**What you will do**
Your response should consist of the entries below, reproduced exactly and without their images.

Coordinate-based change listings

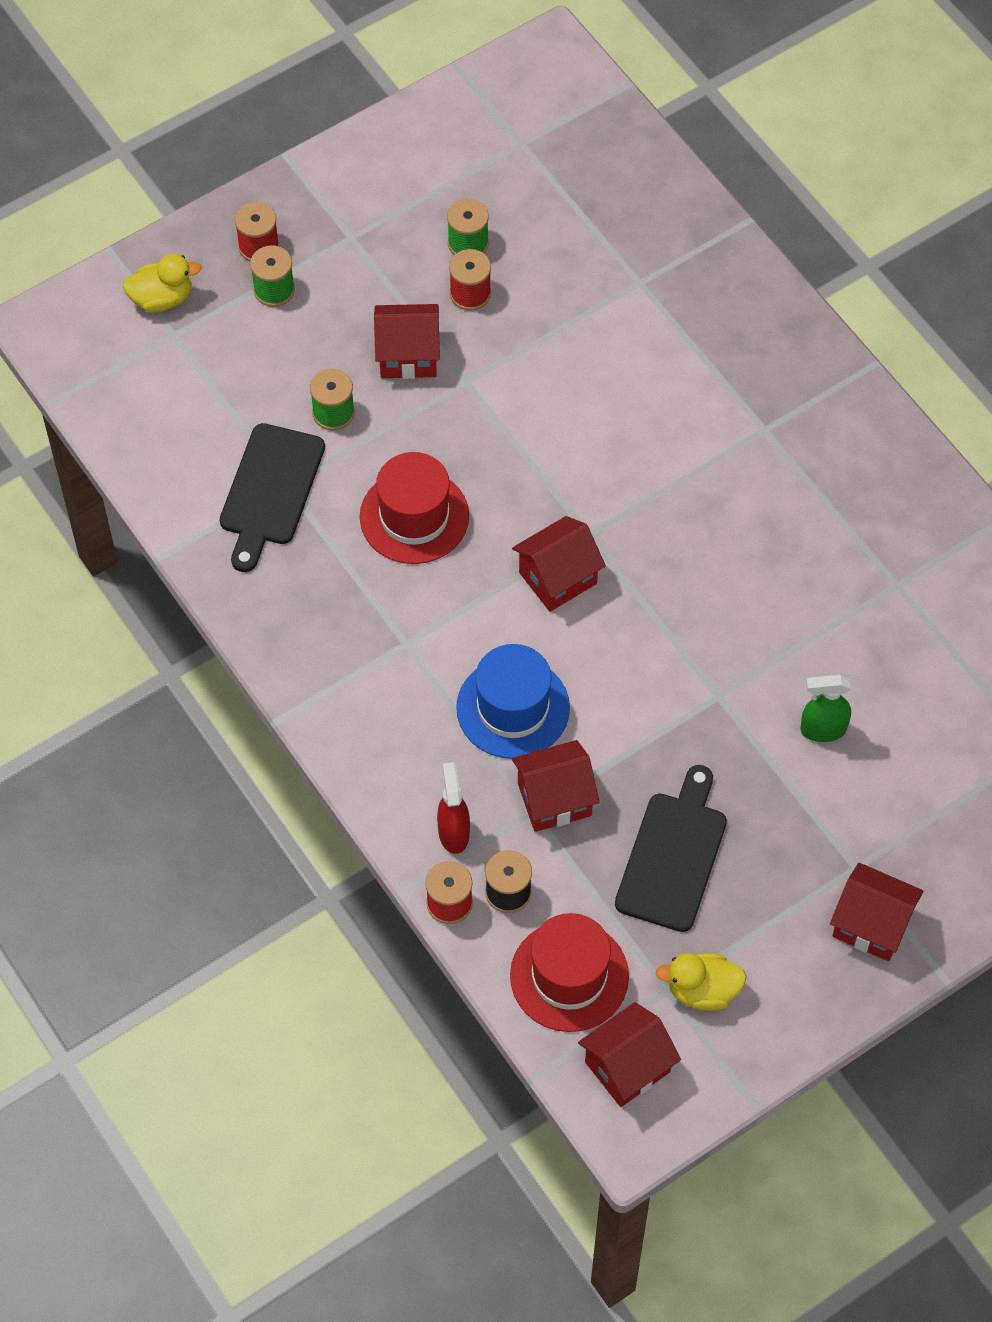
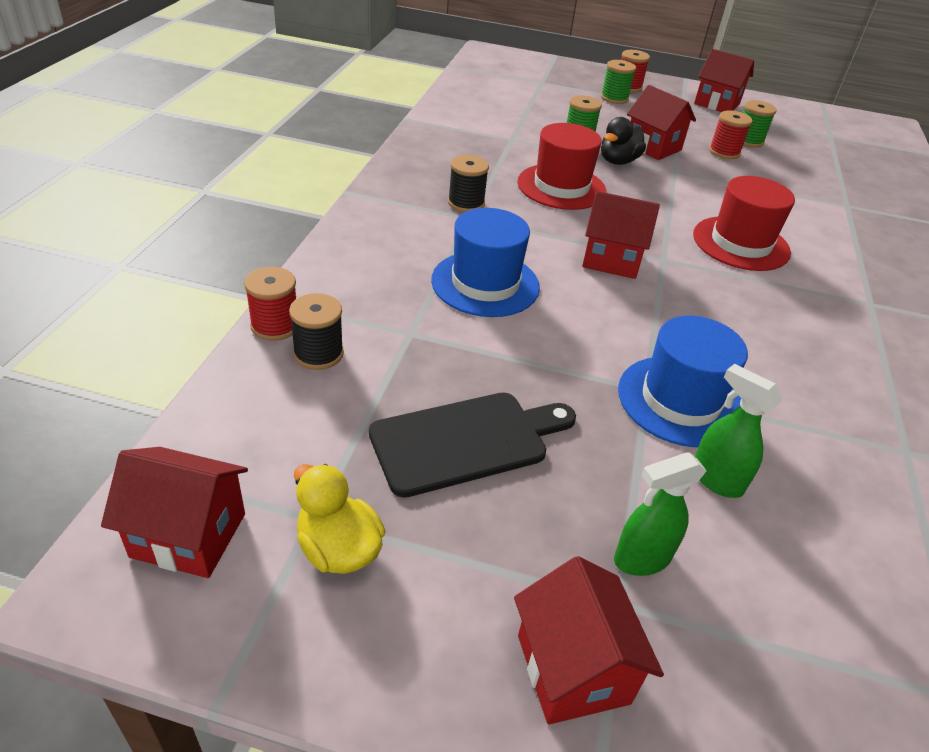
camera: 45 degrees right, 20 degrees down
(162, 298) = (555, 73): yellow duck -> none
(270, 491) = (499, 136): black cutting board -> none
(378, 628) = (466, 203): none -> black spool
(409, 418) = (618, 161): none -> black duck
(453, 832) = (344, 300): red spray bottle -> none
(554, 799) = (435, 340): red house -> red house (717, 104)
(569, 976) = (265, 433): red hat -> red hat (740, 243)
(745, 683) = (680, 400): none -> blue hat
(839, 829) = (641, 559): none -> green spray bottle

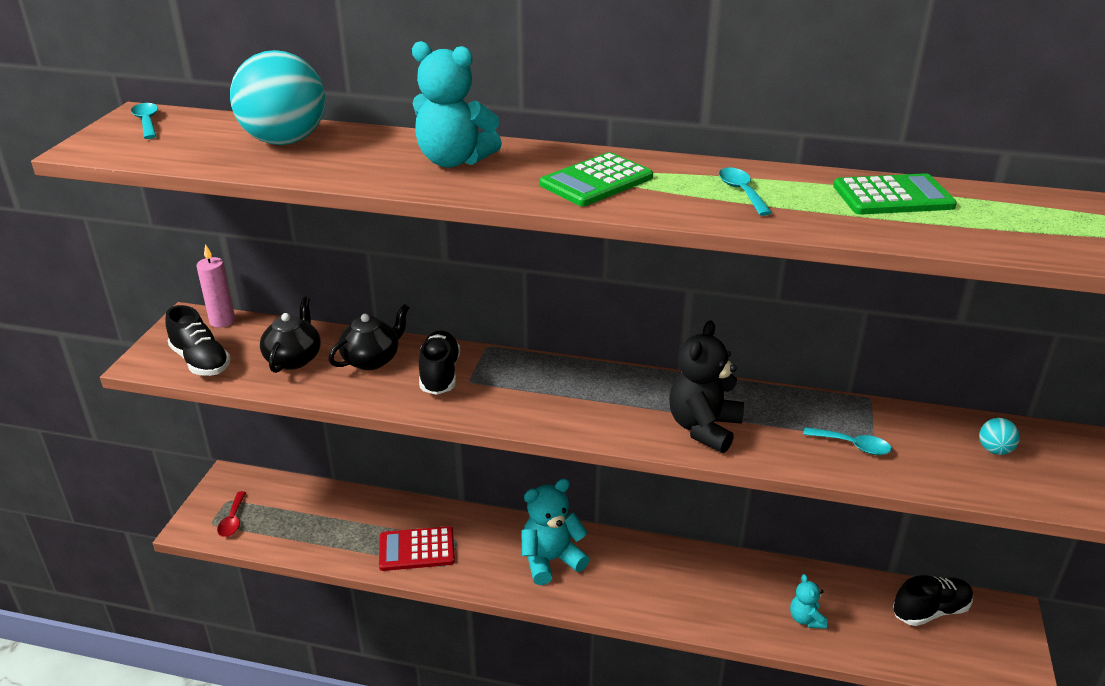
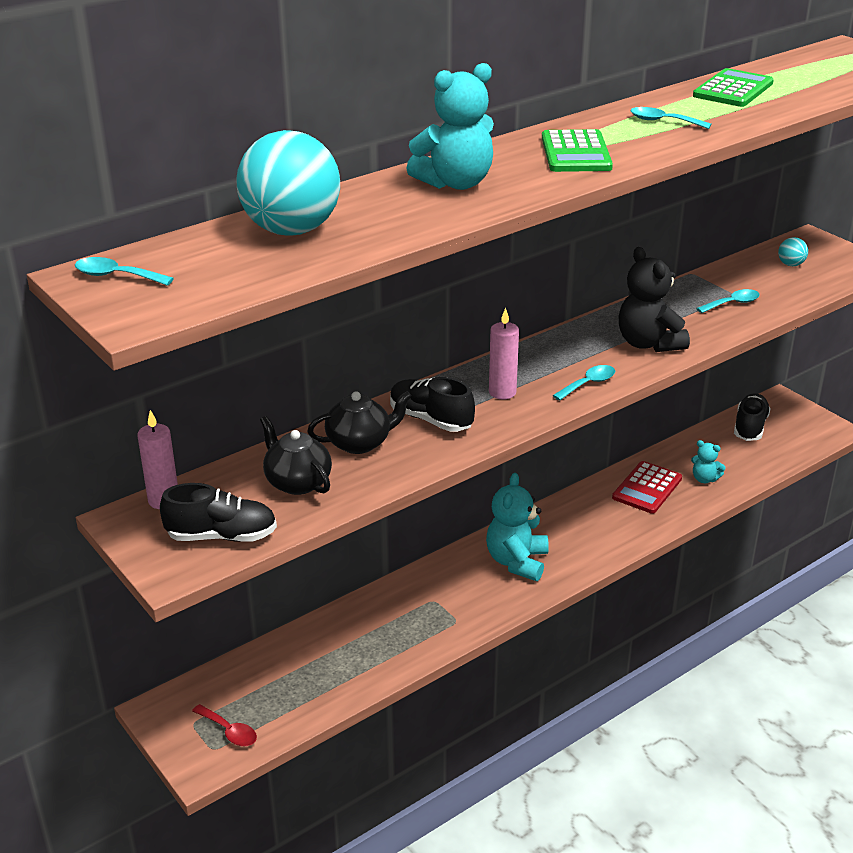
camera: 50 degrees left, 0 degrees up
(372, 360) = (360, 443): black teapot -> black teapot turned 75 degrees clockwise
(417, 549) = (417, 628): red calculator -> red calculator (647, 488)
(520, 389) = (502, 392): none -> pink candle
(590, 425) = (588, 384): none -> turquoise spoon

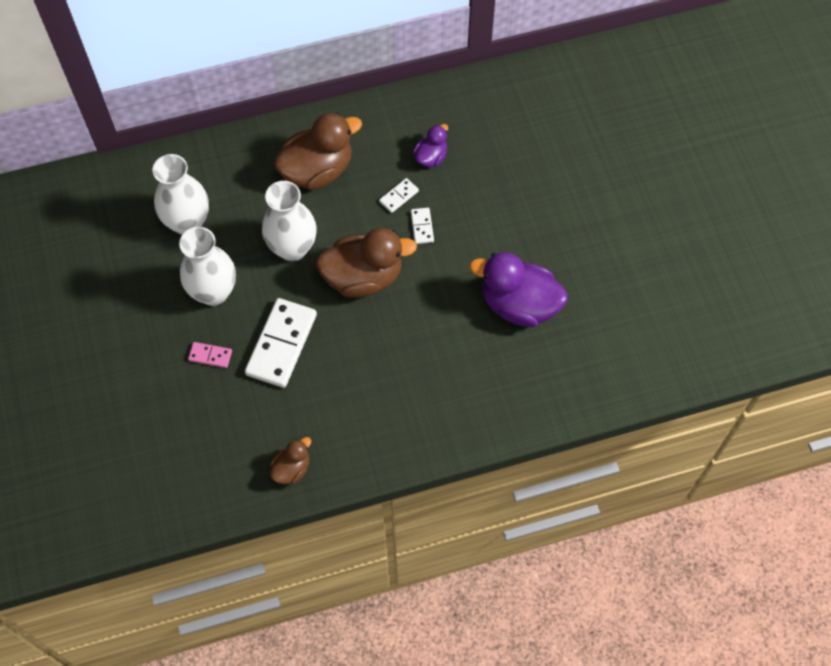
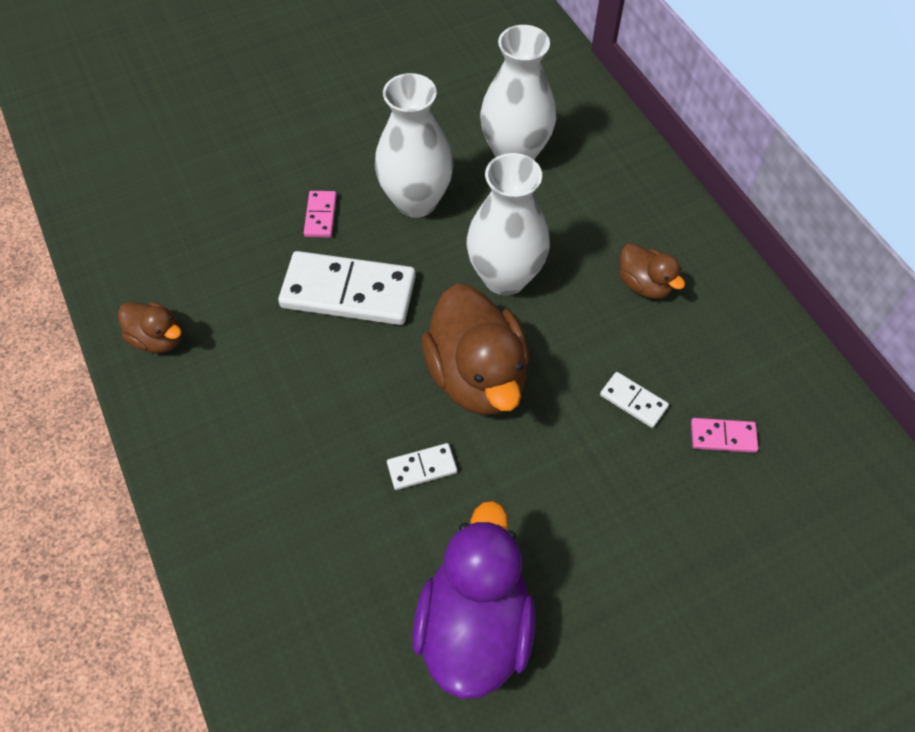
camera: 80 degrees right, 5 degrees down
(317, 170) = (644, 284): brown duck -> brown duck, size x0.51
(422, 227) = (587, 444): white domino -> white domino (422, 467)
(431, 157) = (723, 436): purple duck -> pink domino

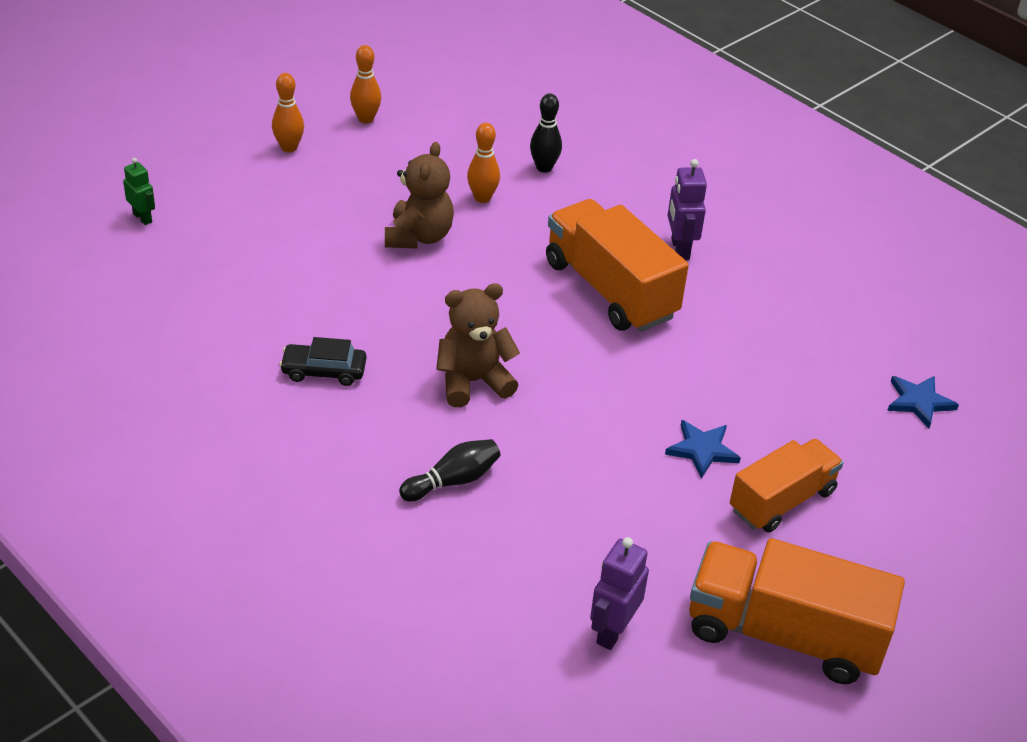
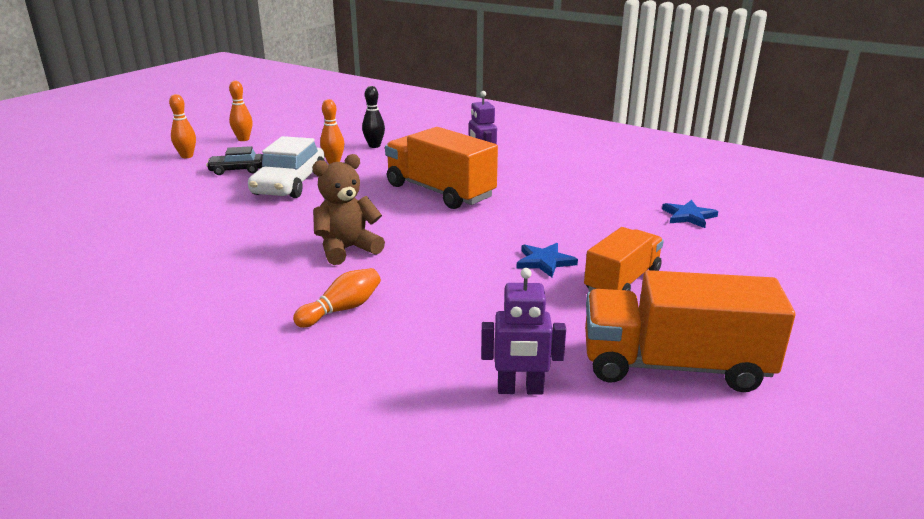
camera: 10 degrees left, 15 degrees down
(142, 218) = (66, 199): green robot -> none
(324, 371) = (218, 259): black car -> black car (237, 170)
(419, 237) = (289, 184): brown teddy bear -> white car
(453, 481) = (342, 309): black bowling pin -> orange bowling pin
(612, 631) = (520, 390): purple robot -> purple robot turned 105 degrees counterclockwise

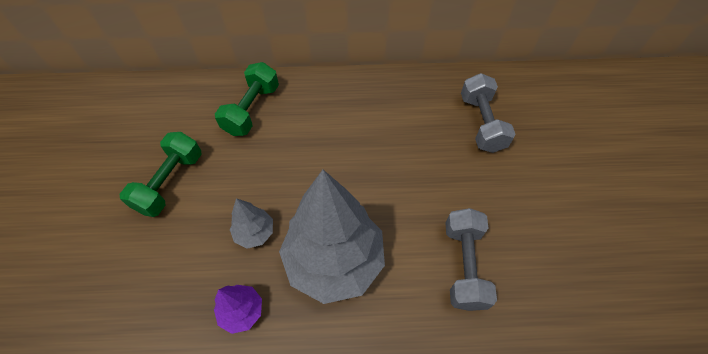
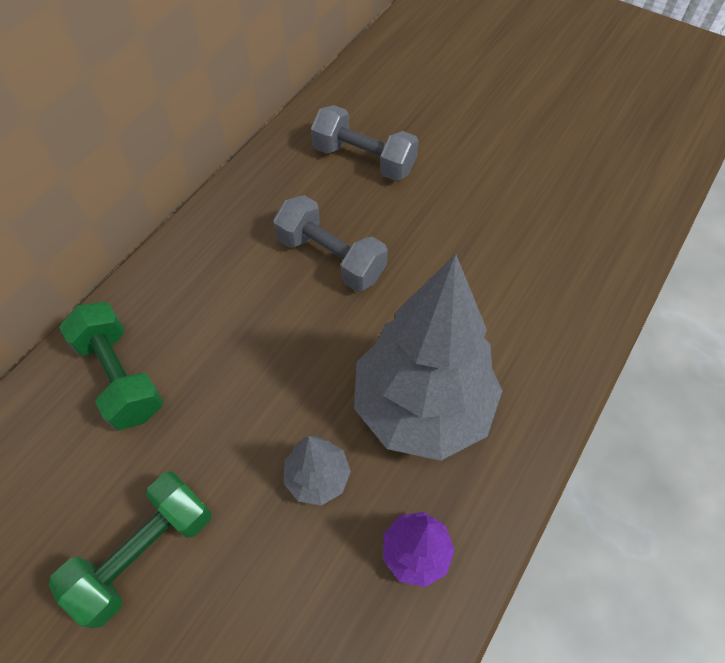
camera: 55 degrees left, 0 degrees up
(170, 182) = (145, 553): green dumbbell -> green dumbbell turned 75 degrees clockwise
(464, 265) = (514, 286): grey dumbbell -> grey dumbbell (331, 258)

**Response area**
camera: 45 degrees right, 20 degrees down
(162, 298) = (555, 73): yellow duck -> none
(270, 491) = (499, 136): black cutting board -> none
(378, 628) = (466, 203): none -> black spool
(409, 418) = (618, 161): none -> black duck
(453, 832) = (344, 300): red spray bottle -> none
(554, 799) = (435, 340): red house -> red house (717, 104)
(569, 976) = (265, 433): red hat -> red hat (740, 243)
(745, 683) = (680, 400): none -> blue hat
(839, 829) = (641, 559): none -> green spray bottle

camera: 50 degrees left, 0 degrees up
(372, 360) = (360, 443): black teapot -> black teapot turned 75 degrees clockwise
(417, 549) = (417, 628): red calculator -> red calculator (647, 488)
(520, 389) = (502, 392): none -> pink candle
(590, 425) = (588, 384): none -> turquoise spoon

camera: 80 degrees right, 5 degrees down
(317, 170) = (644, 284): brown duck -> brown duck, size x0.51
(422, 227) = (587, 444): white domino -> white domino (422, 467)
(431, 157) = (723, 436): purple duck -> pink domino

camera: 10 degrees left, 15 degrees down
(142, 218) = (66, 199): green robot -> none
(324, 371) = (218, 259): black car -> black car (237, 170)
(419, 237) = (289, 184): brown teddy bear -> white car
(453, 481) = (342, 309): black bowling pin -> orange bowling pin
(612, 631) = (520, 390): purple robot -> purple robot turned 105 degrees counterclockwise

camera: 55 degrees left, 0 degrees up
(170, 182) = (145, 553): green dumbbell -> green dumbbell turned 75 degrees clockwise
(464, 265) = (514, 286): grey dumbbell -> grey dumbbell (331, 258)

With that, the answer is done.